== WHAT THE EXERCISE ASKS ==
The line bearing "R9: 68k (COM, VB) -> 68k (VB, VOL)", together with all lines after it to the end of the material, should be repeated exactly; leave out everything else.

== RECORDS FOR THIS EXERCISE ==

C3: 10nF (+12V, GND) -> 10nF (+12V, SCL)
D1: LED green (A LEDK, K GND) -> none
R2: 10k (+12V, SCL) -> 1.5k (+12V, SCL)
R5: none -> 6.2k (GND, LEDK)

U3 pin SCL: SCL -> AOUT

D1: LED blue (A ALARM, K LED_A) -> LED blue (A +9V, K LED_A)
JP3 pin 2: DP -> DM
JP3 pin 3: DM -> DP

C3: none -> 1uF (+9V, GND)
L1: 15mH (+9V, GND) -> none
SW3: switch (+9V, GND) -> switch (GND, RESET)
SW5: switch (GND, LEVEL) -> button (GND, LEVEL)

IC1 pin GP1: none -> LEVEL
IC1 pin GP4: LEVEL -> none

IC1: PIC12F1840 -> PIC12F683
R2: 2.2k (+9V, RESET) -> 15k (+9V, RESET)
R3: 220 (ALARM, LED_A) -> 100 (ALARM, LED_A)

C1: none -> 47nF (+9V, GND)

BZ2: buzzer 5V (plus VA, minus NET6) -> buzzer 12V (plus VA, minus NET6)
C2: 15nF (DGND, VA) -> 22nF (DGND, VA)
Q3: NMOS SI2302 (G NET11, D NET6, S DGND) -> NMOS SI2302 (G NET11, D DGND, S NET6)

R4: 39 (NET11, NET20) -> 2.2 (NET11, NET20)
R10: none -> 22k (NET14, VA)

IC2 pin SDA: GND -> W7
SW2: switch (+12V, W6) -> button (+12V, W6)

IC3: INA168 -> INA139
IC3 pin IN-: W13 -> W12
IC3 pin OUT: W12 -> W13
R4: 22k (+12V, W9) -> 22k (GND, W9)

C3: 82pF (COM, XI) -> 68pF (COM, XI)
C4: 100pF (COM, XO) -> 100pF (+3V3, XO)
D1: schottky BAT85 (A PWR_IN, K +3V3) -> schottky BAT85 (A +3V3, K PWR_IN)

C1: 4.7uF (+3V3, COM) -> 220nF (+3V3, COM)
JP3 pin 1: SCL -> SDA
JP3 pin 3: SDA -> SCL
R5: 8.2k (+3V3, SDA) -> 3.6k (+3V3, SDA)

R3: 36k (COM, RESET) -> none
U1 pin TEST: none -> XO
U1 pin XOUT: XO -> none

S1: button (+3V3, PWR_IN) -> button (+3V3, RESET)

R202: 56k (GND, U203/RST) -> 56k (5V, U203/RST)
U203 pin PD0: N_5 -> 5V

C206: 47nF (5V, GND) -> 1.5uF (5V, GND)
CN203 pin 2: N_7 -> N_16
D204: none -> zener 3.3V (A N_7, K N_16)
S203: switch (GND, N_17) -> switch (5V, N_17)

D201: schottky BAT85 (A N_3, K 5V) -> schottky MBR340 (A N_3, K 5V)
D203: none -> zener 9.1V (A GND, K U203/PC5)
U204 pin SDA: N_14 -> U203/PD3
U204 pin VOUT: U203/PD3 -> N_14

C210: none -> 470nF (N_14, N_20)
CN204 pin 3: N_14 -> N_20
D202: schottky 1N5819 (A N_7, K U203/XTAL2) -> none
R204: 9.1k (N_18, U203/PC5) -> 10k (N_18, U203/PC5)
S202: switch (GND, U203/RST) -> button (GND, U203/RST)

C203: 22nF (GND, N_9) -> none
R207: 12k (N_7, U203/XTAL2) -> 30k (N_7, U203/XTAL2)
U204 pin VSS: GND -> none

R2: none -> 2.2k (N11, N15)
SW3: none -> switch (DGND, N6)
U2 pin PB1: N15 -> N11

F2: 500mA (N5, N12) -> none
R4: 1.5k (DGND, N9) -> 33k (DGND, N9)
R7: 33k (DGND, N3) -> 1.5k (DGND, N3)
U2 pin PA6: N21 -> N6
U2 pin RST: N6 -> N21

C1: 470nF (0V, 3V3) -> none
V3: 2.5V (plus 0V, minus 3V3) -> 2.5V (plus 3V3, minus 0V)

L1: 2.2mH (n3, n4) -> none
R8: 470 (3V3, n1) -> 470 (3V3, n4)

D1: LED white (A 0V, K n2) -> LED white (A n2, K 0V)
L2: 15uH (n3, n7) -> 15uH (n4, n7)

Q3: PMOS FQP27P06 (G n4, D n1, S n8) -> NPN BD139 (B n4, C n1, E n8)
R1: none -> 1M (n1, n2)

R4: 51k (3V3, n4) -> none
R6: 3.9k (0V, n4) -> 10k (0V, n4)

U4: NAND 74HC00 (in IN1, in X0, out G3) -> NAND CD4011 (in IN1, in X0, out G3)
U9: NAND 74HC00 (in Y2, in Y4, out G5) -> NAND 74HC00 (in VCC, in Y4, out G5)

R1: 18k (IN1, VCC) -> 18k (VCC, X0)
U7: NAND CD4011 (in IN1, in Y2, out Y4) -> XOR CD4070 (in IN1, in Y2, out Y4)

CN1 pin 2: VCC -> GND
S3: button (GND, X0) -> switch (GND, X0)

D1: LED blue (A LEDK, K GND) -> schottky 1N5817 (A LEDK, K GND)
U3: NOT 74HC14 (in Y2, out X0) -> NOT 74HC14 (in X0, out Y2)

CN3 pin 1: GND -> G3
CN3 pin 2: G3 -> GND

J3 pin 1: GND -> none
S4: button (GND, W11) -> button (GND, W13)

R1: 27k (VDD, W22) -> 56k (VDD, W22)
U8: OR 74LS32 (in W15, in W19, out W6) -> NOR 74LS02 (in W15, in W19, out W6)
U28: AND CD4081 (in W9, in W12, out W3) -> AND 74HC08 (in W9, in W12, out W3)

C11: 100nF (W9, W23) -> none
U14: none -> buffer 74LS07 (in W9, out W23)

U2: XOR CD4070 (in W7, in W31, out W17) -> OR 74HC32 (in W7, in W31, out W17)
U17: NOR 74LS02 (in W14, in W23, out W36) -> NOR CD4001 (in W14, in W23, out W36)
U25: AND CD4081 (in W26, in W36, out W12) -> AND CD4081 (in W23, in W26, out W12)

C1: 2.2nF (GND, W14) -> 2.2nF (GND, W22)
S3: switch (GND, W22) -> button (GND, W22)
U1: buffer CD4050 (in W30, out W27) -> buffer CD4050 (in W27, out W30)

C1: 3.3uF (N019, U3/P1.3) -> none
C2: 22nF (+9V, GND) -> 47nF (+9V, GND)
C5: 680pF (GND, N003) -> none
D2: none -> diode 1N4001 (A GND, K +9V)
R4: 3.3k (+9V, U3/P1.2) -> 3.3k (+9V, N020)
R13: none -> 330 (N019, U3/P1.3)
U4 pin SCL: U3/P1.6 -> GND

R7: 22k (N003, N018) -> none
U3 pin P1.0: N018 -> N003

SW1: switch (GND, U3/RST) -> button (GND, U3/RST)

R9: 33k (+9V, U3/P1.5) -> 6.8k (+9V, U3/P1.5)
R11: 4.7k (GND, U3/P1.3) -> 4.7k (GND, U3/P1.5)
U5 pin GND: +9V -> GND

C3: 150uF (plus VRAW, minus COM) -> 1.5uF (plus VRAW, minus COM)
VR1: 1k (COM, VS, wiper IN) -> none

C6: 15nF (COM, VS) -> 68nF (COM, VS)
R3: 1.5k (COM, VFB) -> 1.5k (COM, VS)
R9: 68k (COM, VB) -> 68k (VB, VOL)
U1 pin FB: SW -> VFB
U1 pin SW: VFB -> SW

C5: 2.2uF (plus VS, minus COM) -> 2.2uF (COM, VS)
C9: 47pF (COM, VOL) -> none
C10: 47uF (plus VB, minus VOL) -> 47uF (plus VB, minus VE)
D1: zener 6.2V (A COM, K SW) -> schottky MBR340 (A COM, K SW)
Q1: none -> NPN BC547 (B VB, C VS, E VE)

== RESULT FOR THIS EXERCISE ==
R9: 68k (COM, VB) -> 68k (VB, VOL)
U1 pin FB: SW -> VFB
U1 pin SW: VFB -> SW

C5: 2.2uF (plus VS, minus COM) -> 2.2uF (COM, VS)
C9: 47pF (COM, VOL) -> none
C10: 47uF (plus VB, minus VOL) -> 47uF (plus VB, minus VE)
D1: zener 6.2V (A COM, K SW) -> schottky MBR340 (A COM, K SW)
Q1: none -> NPN BC547 (B VB, C VS, E VE)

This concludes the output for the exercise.